What you need to do: Would you restate, word for word, only the lines starting at the one with "RTC pin SQW: A1 -> D4" and ending with the final line of the entries below? Pictures stay out.

Stored records:

───

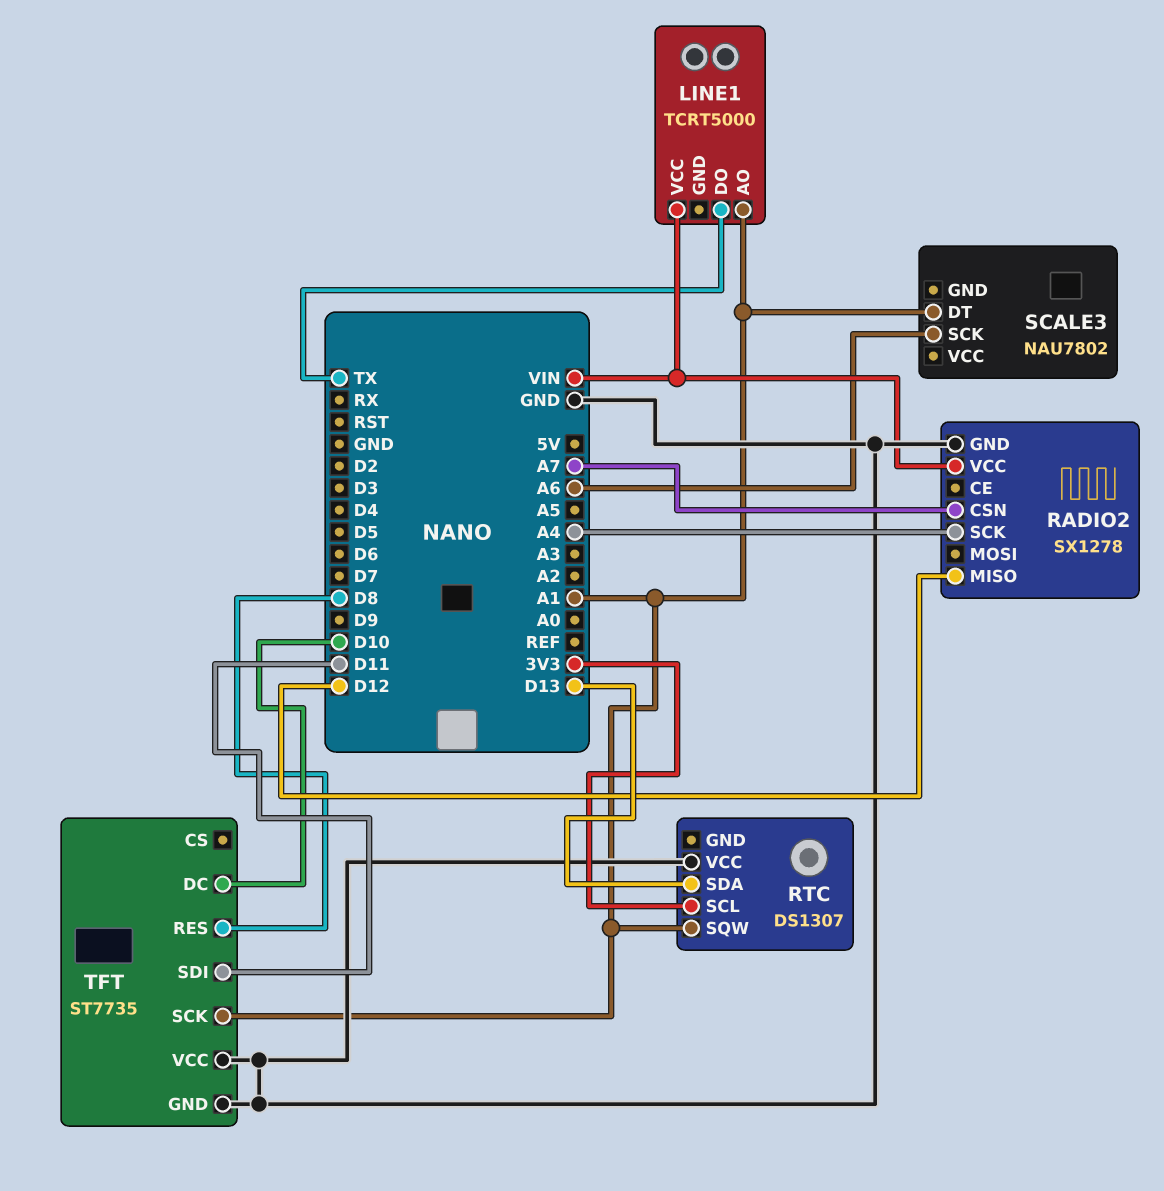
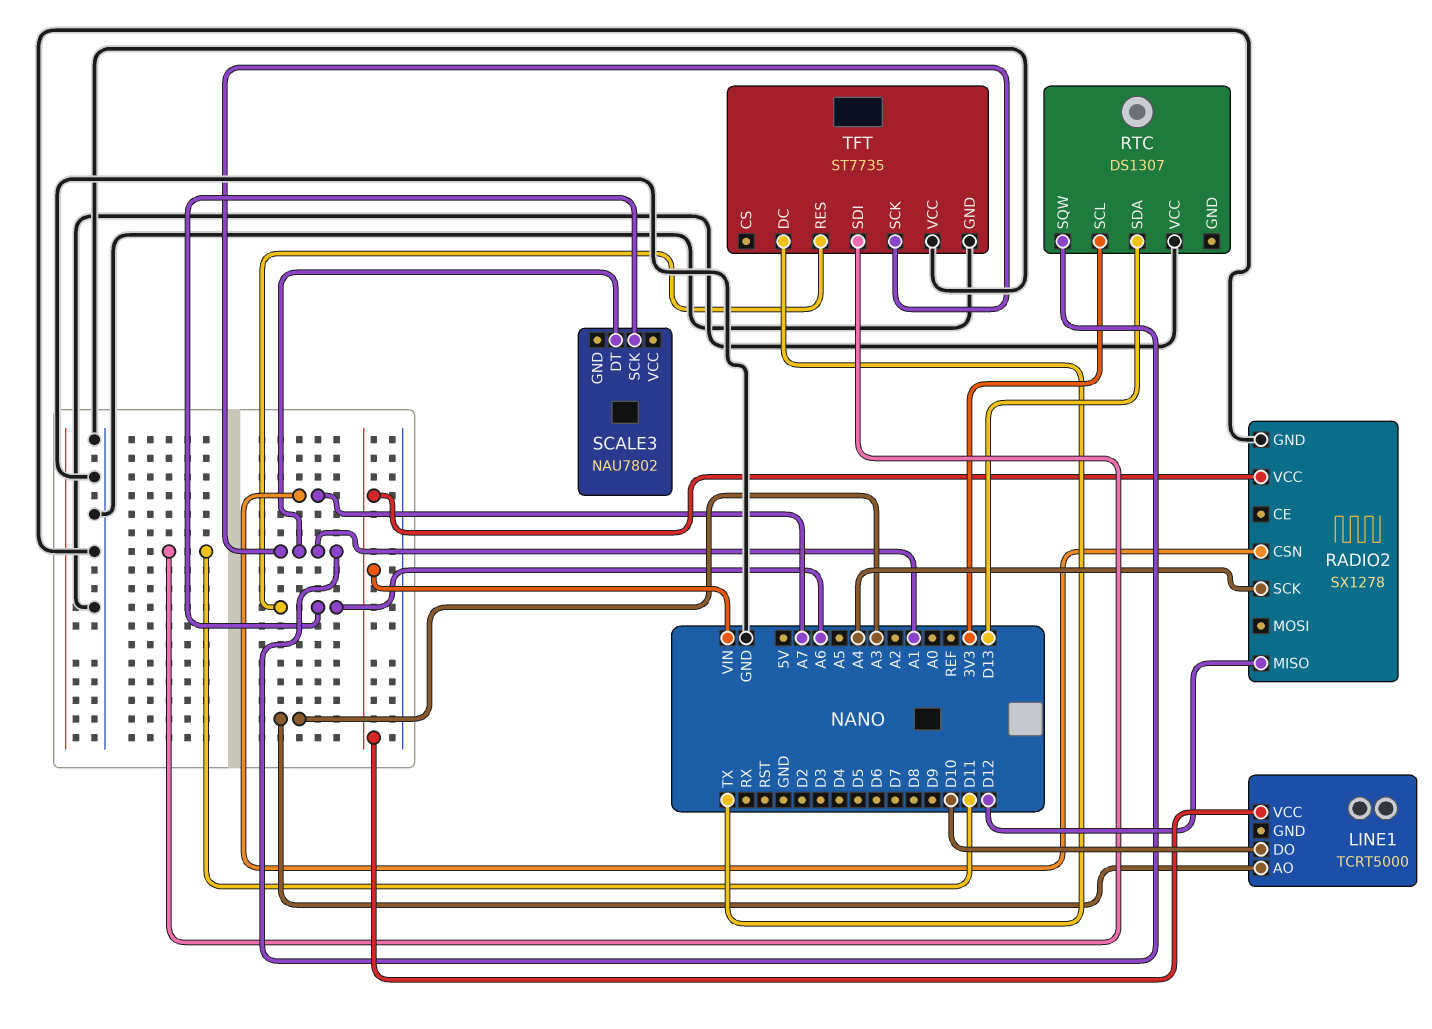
LINE1 pin AO: A1 -> A3
LINE1 pin DO: TX -> D10
TFT pin DC: D10 -> TX
TFT pin RES: D8 -> A6

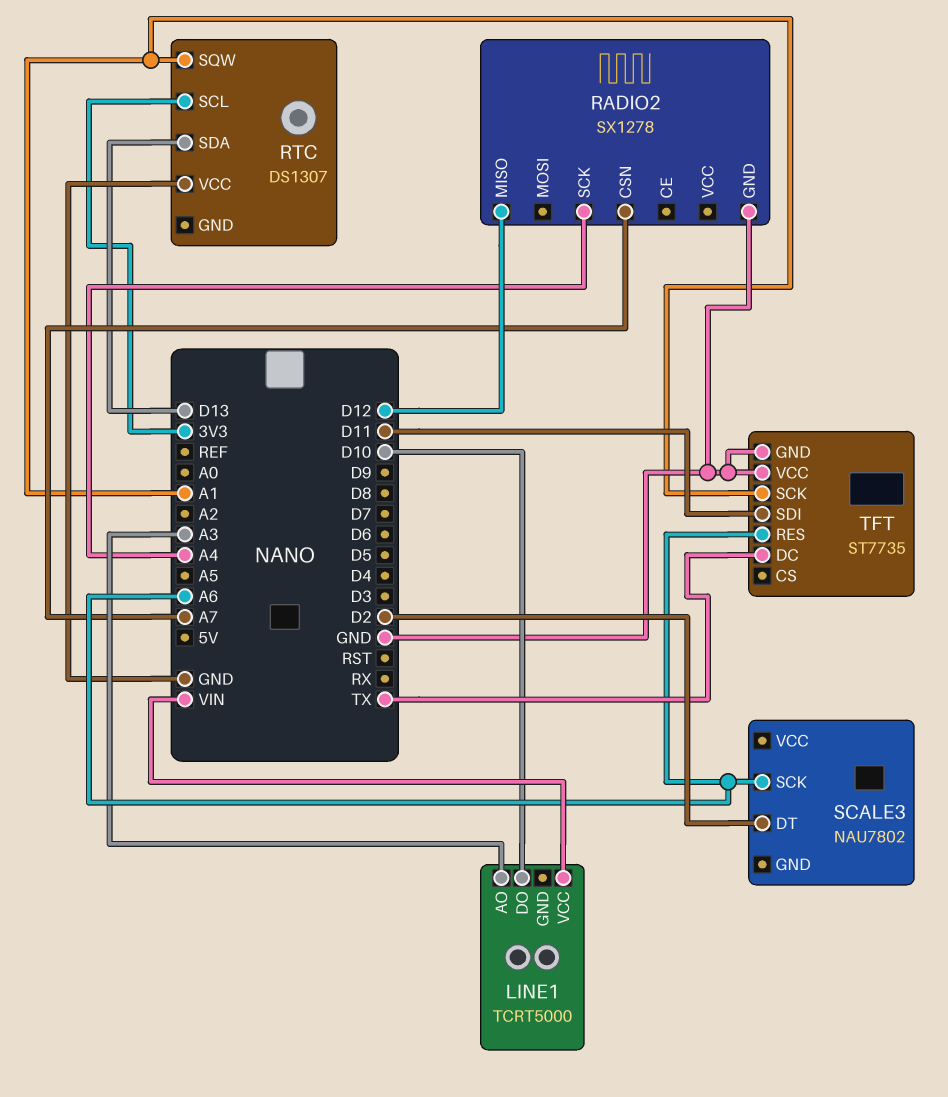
RADIO2 pin VCC: VIN -> none
SCALE3 pin DT: A1 -> D2

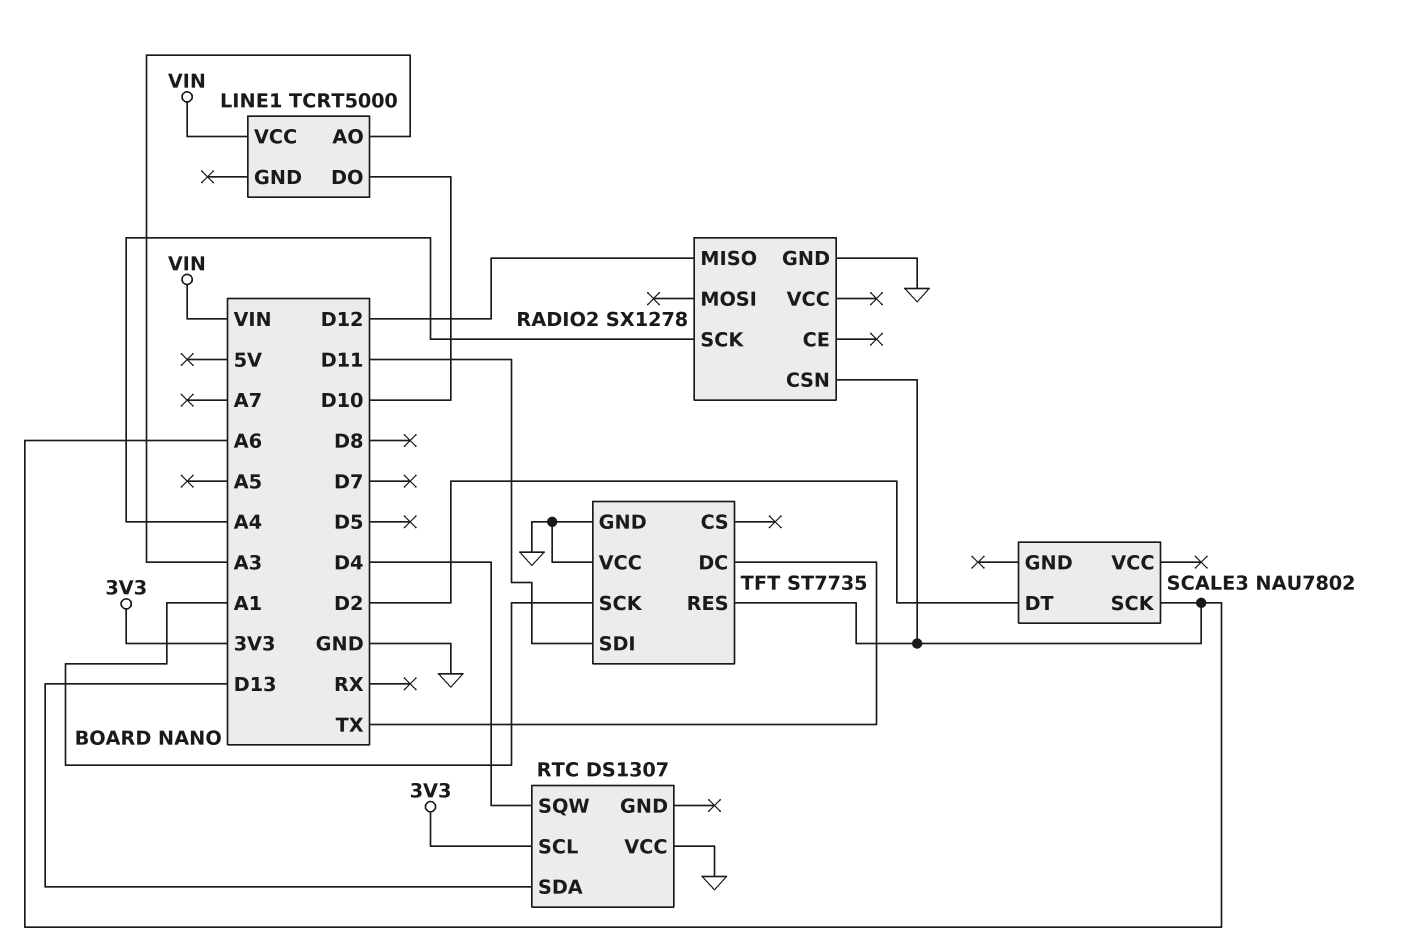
RADIO2 pin CSN: A7 -> A6
RTC pin SQW: A1 -> D4

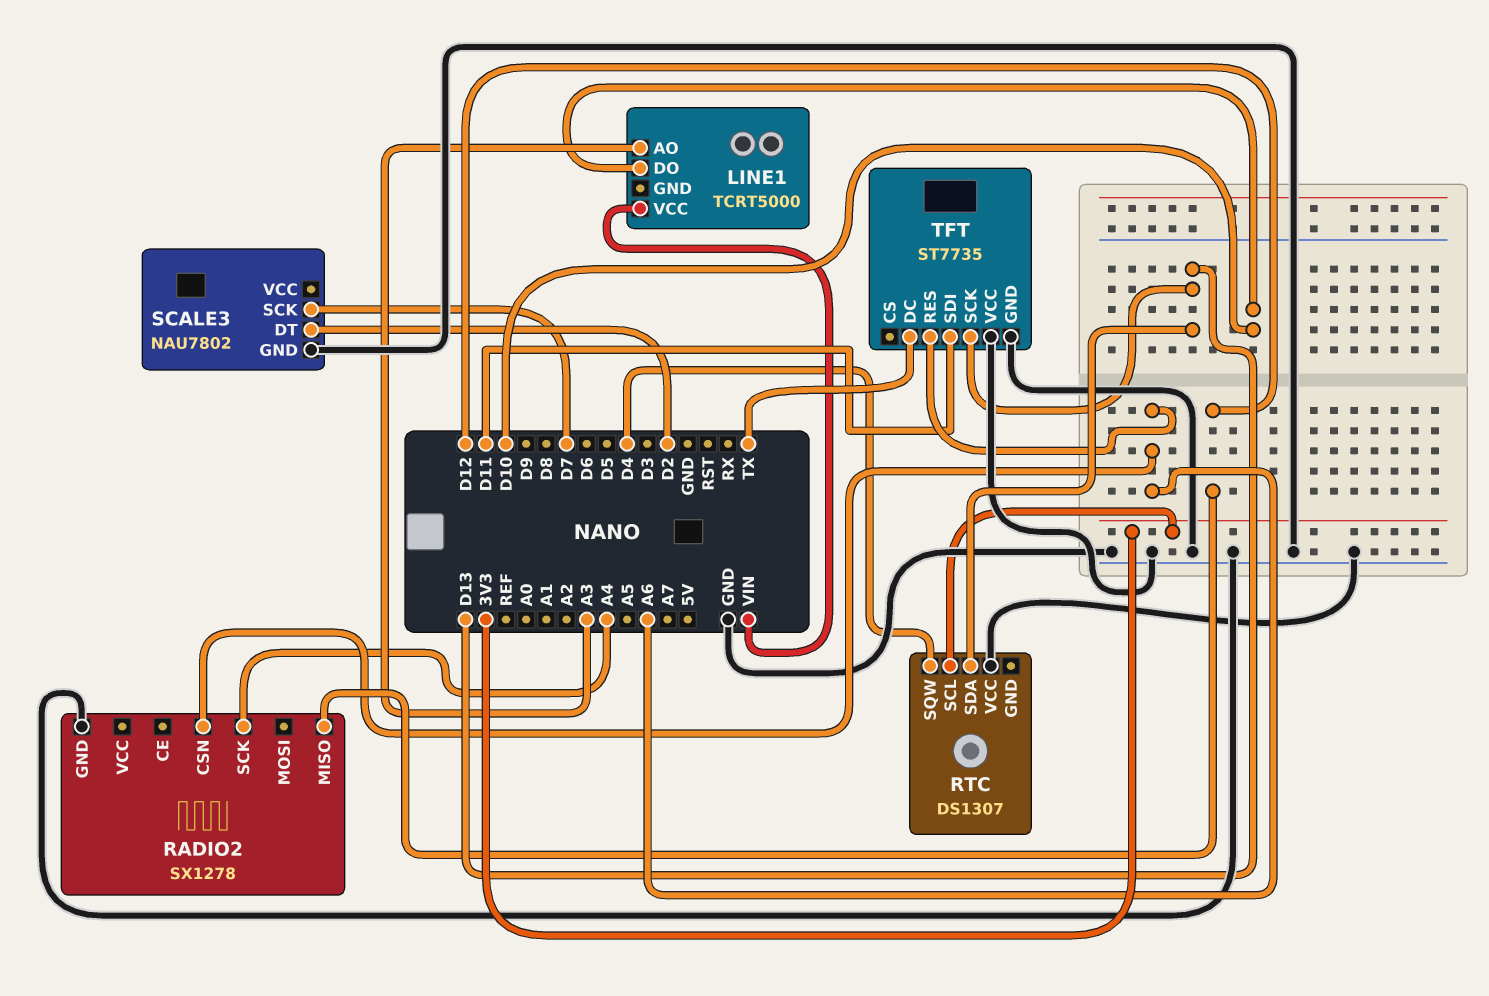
SCALE3 pin GND: none -> GND
SCALE3 pin SCK: A6 -> D7
TFT pin SCK: A1 -> D13

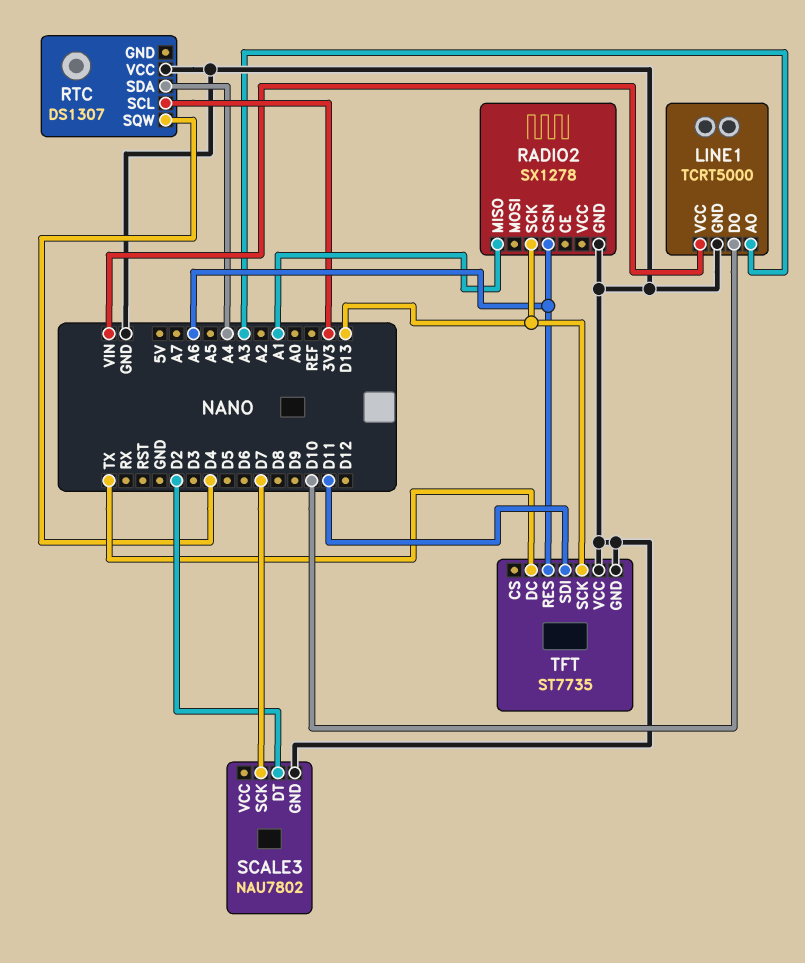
LINE1 pin GND: none -> GND
RADIO2 pin MISO: D12 -> A1
RADIO2 pin SCK: A4 -> D13
RTC pin SDA: D13 -> A4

───

Task answer:
RTC pin SQW: A1 -> D4

SCALE3 pin GND: none -> GND
SCALE3 pin SCK: A6 -> D7
TFT pin SCK: A1 -> D13

LINE1 pin GND: none -> GND
RADIO2 pin MISO: D12 -> A1
RADIO2 pin SCK: A4 -> D13
RTC pin SDA: D13 -> A4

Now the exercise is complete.